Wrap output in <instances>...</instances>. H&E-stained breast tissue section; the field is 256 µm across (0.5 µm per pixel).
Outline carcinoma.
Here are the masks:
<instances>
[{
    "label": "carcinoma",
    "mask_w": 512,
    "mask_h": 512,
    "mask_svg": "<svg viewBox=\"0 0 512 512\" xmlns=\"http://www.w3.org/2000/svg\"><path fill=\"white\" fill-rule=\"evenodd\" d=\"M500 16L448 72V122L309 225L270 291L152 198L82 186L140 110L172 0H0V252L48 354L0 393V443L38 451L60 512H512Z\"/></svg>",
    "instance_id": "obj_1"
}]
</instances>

■ ■ ■

What the exercise asks -
Copy out all of the records shown above exactly.

Task solution -
Wrap output in <instances>...</instances>. H&E-stained breast tissue section; the field is 256 µm across (0.5 µm per pixel).
Outline carcinoma.
Here are the masks:
<instances>
[{
    "label": "carcinoma",
    "mask_w": 512,
    "mask_h": 512,
    "mask_svg": "<svg viewBox=\"0 0 512 512\" xmlns=\"http://www.w3.org/2000/svg\"><path fill=\"white\" fill-rule=\"evenodd\" d=\"M500 16L448 72V122L309 225L270 291L152 198L82 186L140 110L172 0H0V252L48 354L0 393V443L38 451L60 512H512Z\"/></svg>",
    "instance_id": "obj_1"
}]
</instances>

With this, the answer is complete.